• **DATA FOR PROCESSING**:

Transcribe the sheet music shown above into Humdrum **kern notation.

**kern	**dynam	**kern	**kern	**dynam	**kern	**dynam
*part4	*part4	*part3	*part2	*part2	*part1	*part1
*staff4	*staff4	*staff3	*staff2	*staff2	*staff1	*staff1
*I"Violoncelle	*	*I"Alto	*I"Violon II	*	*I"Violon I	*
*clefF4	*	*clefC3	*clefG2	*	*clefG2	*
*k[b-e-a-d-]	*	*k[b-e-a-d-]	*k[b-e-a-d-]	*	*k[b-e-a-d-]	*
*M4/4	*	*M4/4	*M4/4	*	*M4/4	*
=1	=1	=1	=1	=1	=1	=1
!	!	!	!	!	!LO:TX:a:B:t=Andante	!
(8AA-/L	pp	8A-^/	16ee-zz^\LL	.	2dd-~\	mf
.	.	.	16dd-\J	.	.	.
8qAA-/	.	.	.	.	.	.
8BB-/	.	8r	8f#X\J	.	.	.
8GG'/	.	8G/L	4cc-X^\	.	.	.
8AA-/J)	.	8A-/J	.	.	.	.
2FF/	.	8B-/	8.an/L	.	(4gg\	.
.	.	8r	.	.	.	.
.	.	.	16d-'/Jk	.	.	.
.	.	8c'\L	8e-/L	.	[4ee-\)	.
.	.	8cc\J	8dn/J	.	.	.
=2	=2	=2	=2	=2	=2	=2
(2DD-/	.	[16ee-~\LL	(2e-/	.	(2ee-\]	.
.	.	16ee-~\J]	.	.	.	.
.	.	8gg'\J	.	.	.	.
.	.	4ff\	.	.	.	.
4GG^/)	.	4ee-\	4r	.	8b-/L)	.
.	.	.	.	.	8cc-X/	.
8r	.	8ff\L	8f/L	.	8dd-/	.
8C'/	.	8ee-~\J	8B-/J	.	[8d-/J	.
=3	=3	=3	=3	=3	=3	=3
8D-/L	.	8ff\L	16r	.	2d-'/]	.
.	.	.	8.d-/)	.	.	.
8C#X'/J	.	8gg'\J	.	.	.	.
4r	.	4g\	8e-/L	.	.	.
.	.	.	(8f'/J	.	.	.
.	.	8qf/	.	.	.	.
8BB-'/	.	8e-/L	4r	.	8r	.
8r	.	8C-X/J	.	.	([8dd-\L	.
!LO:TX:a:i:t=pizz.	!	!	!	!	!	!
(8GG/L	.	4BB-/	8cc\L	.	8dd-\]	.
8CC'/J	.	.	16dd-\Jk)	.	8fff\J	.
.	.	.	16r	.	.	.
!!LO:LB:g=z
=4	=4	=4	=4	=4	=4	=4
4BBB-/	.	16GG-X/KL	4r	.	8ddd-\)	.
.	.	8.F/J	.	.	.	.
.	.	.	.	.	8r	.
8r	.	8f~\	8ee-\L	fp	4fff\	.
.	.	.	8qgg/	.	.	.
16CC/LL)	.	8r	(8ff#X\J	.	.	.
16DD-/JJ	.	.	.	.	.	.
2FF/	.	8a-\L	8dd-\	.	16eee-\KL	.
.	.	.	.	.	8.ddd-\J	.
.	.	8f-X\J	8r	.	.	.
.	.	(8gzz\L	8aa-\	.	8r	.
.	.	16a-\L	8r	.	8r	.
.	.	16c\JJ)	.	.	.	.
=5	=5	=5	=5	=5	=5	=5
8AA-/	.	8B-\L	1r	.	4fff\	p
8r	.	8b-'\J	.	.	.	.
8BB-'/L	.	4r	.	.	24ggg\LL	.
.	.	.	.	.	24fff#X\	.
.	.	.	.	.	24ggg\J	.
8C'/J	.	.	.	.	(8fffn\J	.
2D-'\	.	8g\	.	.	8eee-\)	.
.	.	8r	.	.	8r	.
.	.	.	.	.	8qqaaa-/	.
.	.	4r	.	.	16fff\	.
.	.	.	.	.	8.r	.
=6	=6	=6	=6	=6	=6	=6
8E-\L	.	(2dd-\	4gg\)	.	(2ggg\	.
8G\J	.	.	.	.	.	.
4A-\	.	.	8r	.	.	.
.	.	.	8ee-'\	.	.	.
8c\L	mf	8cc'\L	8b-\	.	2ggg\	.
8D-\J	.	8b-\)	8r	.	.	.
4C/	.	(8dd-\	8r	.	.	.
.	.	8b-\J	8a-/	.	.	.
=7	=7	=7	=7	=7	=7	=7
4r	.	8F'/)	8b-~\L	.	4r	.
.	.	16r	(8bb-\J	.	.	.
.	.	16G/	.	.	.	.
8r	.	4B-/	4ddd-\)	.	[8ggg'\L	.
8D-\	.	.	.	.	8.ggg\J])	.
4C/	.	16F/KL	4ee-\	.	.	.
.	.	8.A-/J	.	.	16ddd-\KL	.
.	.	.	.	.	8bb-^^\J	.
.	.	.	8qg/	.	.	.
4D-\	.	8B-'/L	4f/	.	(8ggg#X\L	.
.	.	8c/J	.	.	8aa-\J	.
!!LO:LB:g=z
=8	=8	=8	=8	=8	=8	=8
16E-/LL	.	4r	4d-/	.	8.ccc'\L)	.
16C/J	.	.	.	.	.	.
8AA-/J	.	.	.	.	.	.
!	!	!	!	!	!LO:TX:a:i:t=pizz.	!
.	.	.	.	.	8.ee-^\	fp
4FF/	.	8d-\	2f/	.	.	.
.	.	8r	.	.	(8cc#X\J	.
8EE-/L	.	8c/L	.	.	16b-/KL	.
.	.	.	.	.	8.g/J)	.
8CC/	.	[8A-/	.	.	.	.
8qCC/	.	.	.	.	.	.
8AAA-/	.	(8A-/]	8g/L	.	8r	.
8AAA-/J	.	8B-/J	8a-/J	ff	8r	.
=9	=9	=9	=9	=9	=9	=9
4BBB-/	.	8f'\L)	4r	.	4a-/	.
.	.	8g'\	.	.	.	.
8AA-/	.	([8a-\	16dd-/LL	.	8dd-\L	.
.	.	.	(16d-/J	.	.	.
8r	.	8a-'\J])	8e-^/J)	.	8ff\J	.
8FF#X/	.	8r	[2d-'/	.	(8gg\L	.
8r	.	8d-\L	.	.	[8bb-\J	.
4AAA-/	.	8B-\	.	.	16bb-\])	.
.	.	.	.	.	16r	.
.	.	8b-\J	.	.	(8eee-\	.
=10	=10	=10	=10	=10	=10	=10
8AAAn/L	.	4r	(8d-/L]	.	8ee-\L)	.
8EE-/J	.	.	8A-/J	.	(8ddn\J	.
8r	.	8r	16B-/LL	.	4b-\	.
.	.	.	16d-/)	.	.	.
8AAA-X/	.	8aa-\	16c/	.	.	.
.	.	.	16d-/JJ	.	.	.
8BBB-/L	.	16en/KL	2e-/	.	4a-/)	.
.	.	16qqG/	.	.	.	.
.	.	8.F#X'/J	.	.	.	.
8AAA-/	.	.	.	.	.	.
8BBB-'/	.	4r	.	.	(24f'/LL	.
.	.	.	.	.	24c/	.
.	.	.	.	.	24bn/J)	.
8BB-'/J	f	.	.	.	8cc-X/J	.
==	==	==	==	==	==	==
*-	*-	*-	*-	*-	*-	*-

• **THE EXERCISE**:
Gather every line in the items above that contains the string "kern". Case counts.

• **FULL OUTPUT**:
Transcribe the sheet music shown above into Humdrum **kern notation.
**kern	**dynam	**kern	**kern	**dynam	**kern	**dynam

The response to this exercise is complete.